◆ Problem requirements ◆
Beginning with the opening line, restate the following material exactly, up through the line that contains "R17: 220k (N005, VDD) -> 560k (N005, VDD)".
══════════
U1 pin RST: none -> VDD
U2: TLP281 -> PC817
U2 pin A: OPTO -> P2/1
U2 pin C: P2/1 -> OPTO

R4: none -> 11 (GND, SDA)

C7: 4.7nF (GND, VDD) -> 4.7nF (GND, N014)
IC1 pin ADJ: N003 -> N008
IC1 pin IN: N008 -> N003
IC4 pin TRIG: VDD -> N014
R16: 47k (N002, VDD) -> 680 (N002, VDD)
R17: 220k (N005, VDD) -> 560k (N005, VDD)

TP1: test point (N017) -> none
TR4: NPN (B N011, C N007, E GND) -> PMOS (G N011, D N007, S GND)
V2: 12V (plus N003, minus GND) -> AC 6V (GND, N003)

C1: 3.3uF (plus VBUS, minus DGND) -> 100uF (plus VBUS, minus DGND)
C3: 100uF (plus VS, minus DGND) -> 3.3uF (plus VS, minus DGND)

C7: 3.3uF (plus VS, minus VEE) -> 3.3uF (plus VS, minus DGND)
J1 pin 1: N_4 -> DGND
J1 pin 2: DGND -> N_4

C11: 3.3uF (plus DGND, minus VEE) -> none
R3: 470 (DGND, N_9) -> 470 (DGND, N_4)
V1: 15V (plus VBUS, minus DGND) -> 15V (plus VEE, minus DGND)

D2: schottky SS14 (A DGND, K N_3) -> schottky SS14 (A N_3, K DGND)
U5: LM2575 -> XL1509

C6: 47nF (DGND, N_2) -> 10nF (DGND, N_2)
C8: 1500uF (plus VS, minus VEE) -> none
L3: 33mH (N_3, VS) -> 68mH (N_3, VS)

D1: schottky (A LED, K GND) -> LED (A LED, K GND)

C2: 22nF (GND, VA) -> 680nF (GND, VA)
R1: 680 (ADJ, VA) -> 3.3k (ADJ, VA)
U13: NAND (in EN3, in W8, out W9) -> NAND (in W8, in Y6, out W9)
══════════
◆ Final answer ◆
U1 pin RST: none -> VDD
U2: TLP281 -> PC817
U2 pin A: OPTO -> P2/1
U2 pin C: P2/1 -> OPTO

R4: none -> 11 (GND, SDA)

C7: 4.7nF (GND, VDD) -> 4.7nF (GND, N014)
IC1 pin ADJ: N003 -> N008
IC1 pin IN: N008 -> N003
IC4 pin TRIG: VDD -> N014
R16: 47k (N002, VDD) -> 680 (N002, VDD)
R17: 220k (N005, VDD) -> 560k (N005, VDD)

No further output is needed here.